### Problem
From the data that follows, report the number of lines including "orange", and only that number.

### Extracted information
▬▬▬▬▬▬

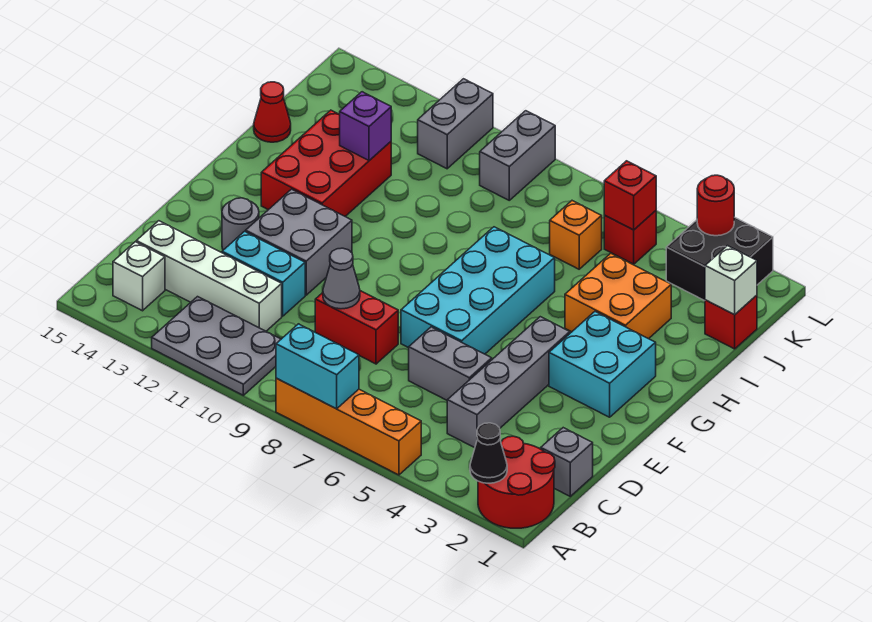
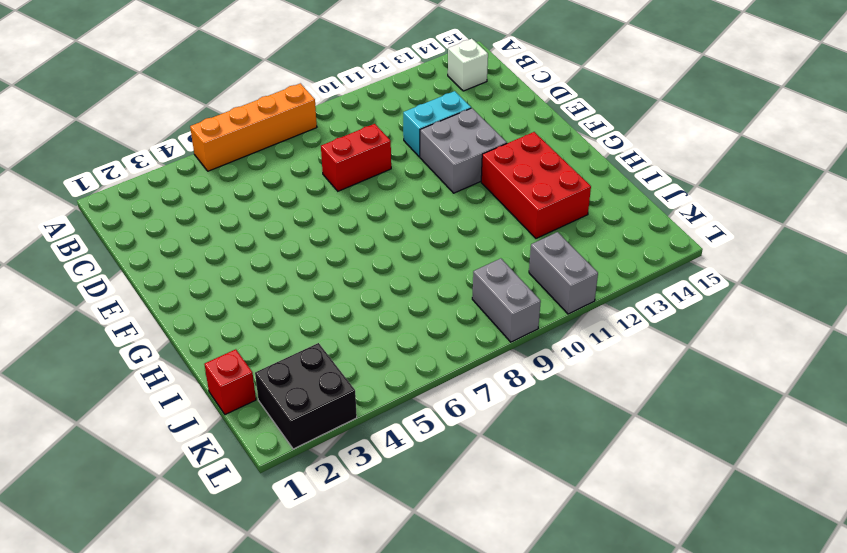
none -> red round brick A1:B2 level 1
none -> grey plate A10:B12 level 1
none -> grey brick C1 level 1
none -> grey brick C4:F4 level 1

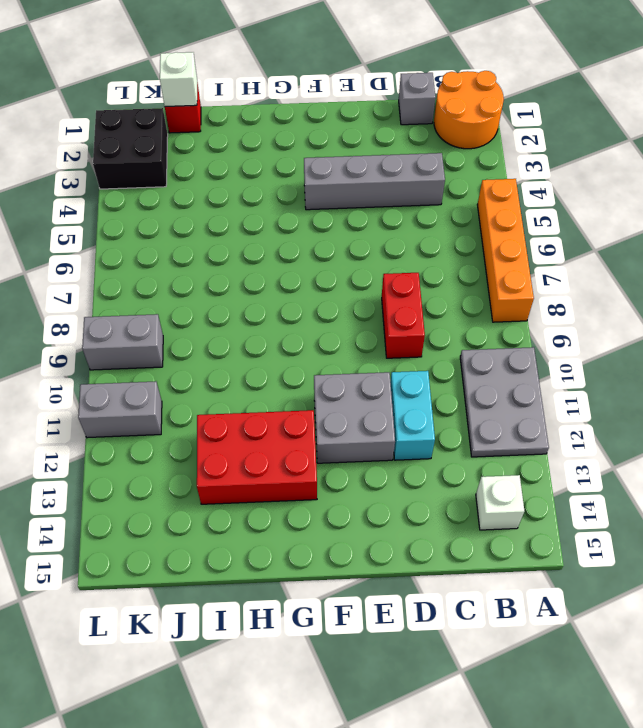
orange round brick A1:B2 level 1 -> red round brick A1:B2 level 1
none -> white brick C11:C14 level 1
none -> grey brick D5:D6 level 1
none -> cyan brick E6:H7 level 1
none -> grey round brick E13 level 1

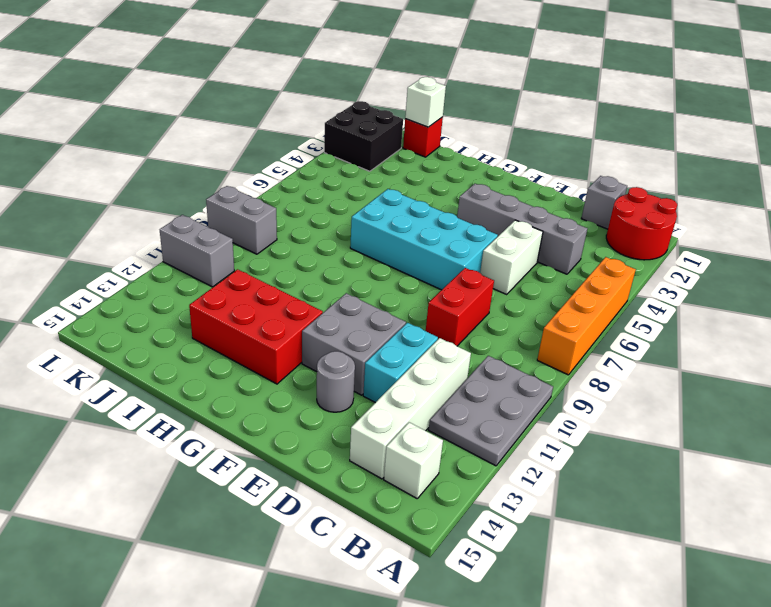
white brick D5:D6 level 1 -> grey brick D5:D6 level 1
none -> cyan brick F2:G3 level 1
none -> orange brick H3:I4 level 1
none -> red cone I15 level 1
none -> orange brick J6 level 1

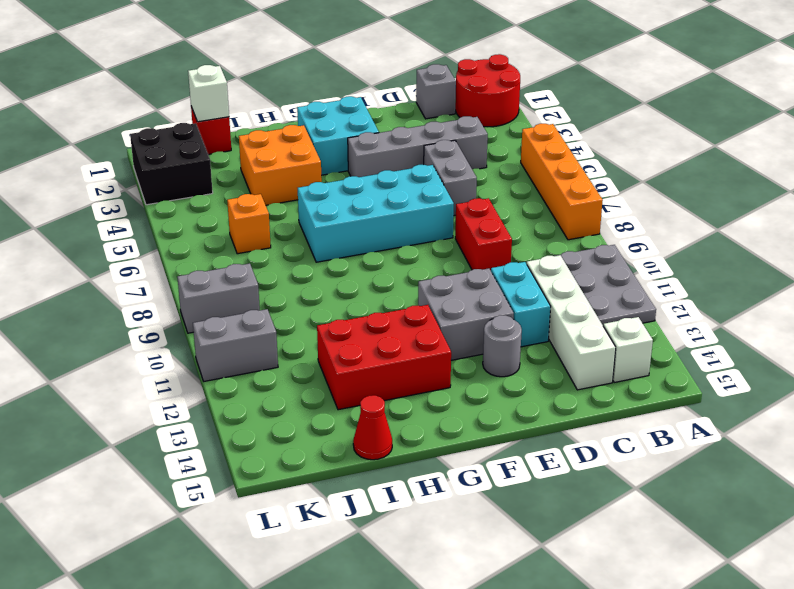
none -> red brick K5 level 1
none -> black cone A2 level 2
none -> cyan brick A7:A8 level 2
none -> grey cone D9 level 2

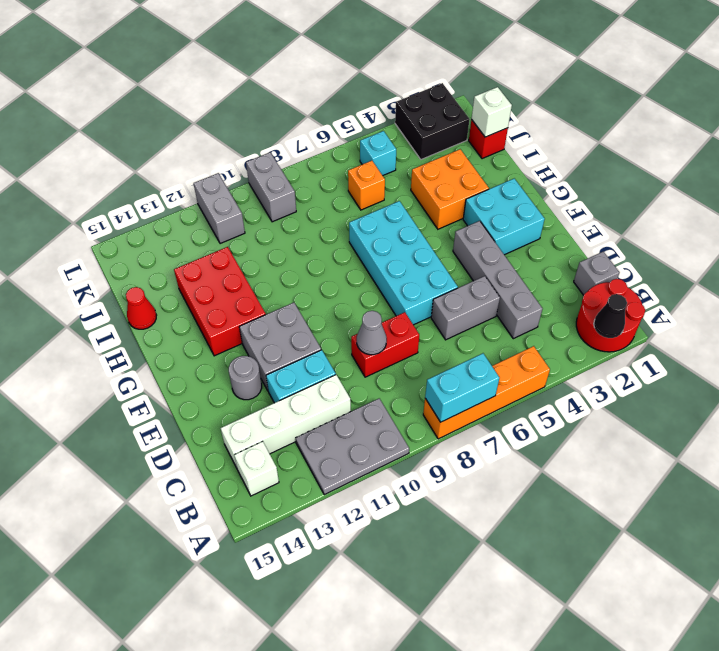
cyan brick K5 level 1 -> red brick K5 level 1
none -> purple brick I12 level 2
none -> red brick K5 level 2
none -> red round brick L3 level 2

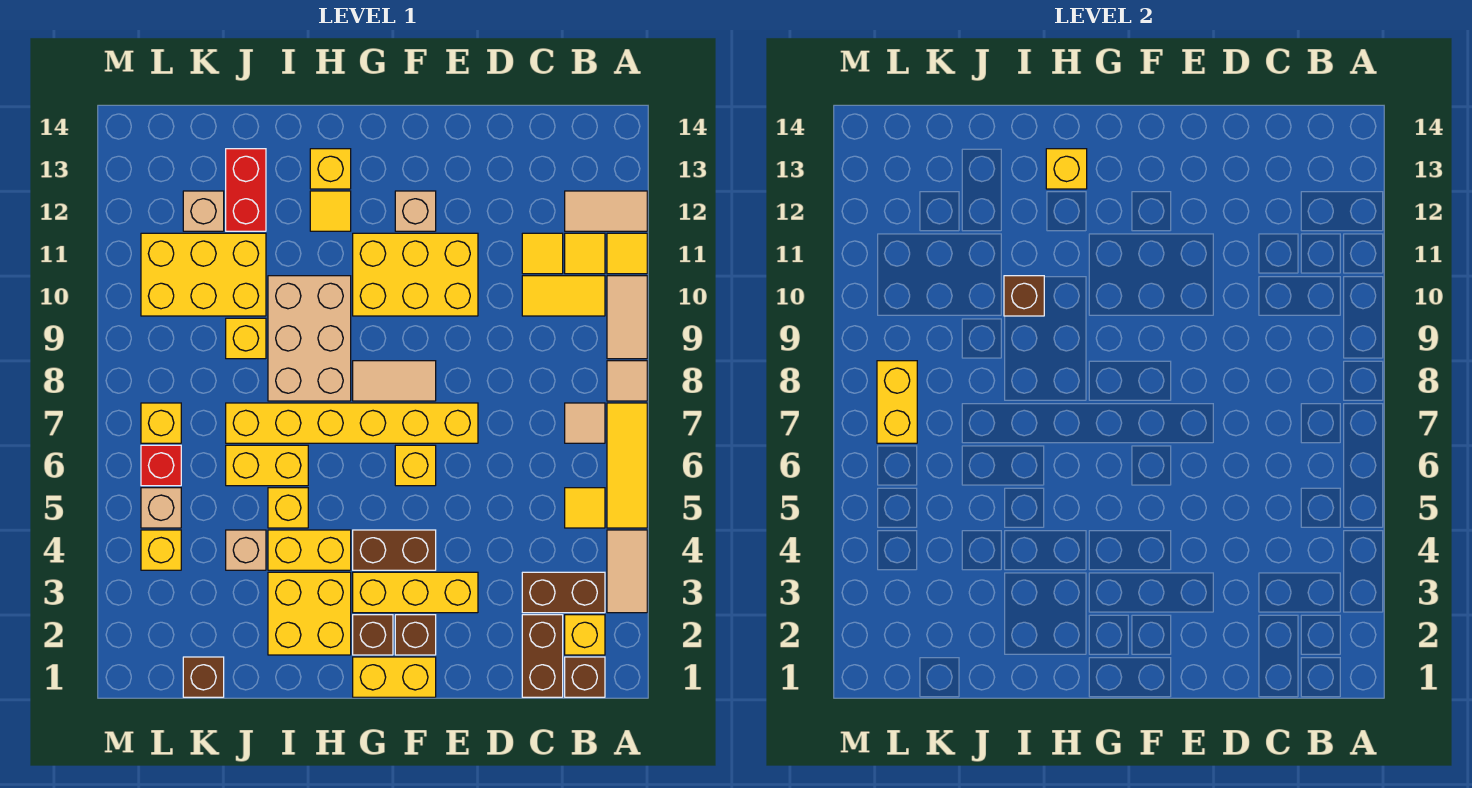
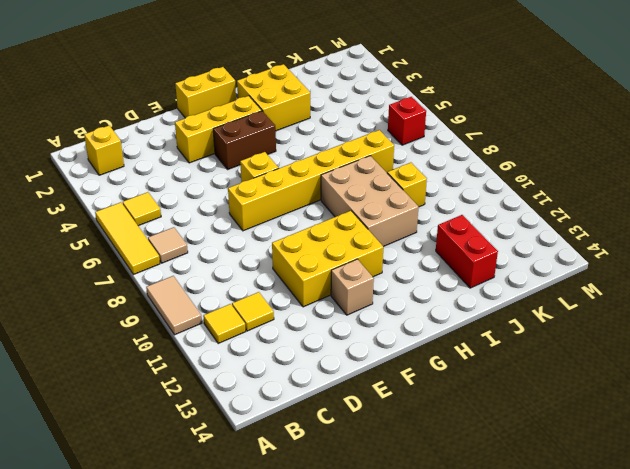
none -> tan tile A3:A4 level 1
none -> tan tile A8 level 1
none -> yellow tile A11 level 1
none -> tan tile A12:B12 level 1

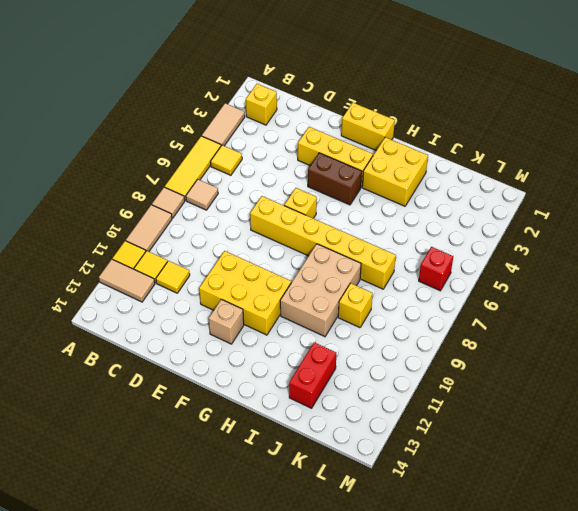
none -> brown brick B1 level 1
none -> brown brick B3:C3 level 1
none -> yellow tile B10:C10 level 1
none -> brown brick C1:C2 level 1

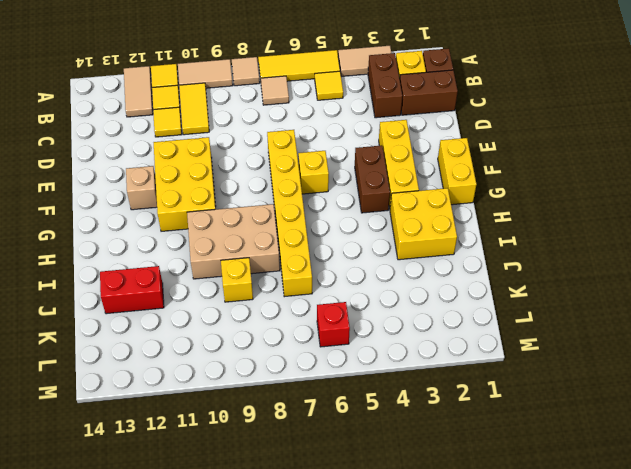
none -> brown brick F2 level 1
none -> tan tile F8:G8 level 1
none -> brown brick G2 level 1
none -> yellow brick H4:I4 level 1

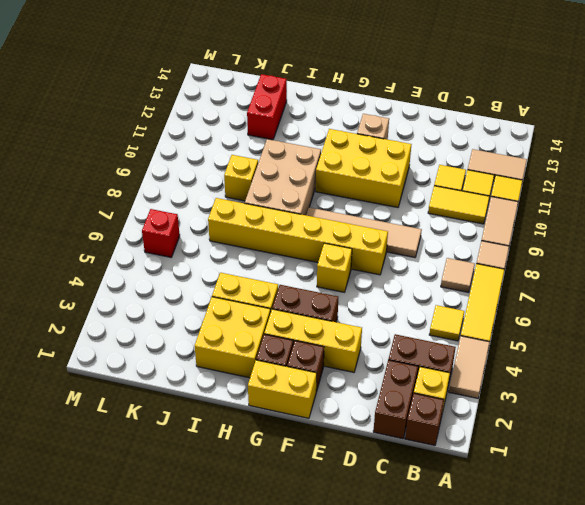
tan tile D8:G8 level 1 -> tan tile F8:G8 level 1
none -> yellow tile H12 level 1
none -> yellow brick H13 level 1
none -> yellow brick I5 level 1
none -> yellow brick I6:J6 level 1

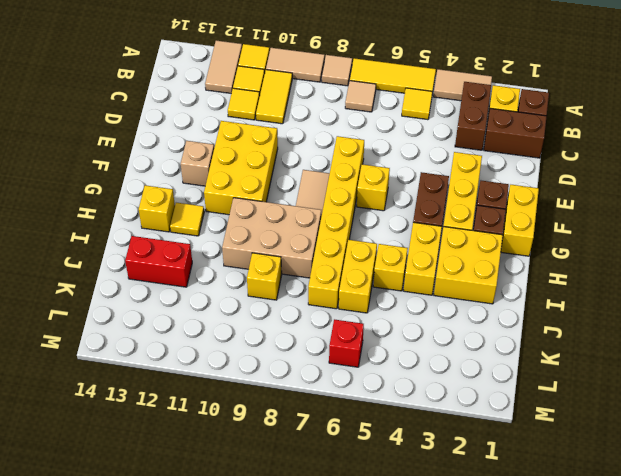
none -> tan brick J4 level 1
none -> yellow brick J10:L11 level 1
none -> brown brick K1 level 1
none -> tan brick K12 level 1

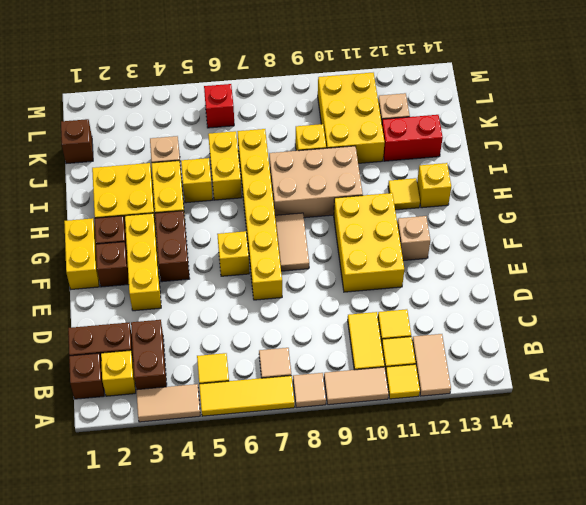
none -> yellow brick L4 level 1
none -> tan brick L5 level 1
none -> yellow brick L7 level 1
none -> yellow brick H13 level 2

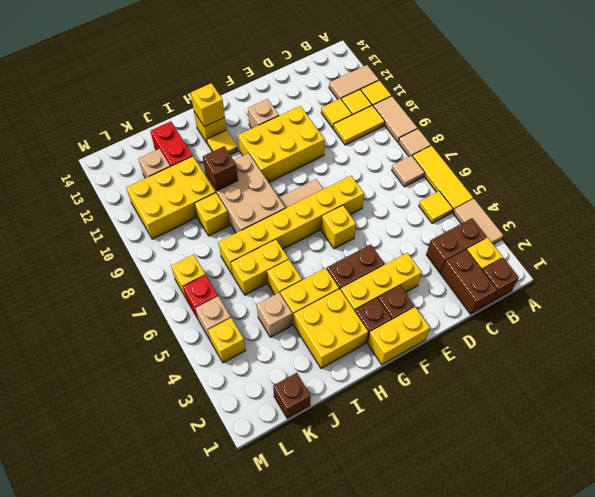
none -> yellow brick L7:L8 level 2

▬▬▬▬▬▬

### Output of the exercise
3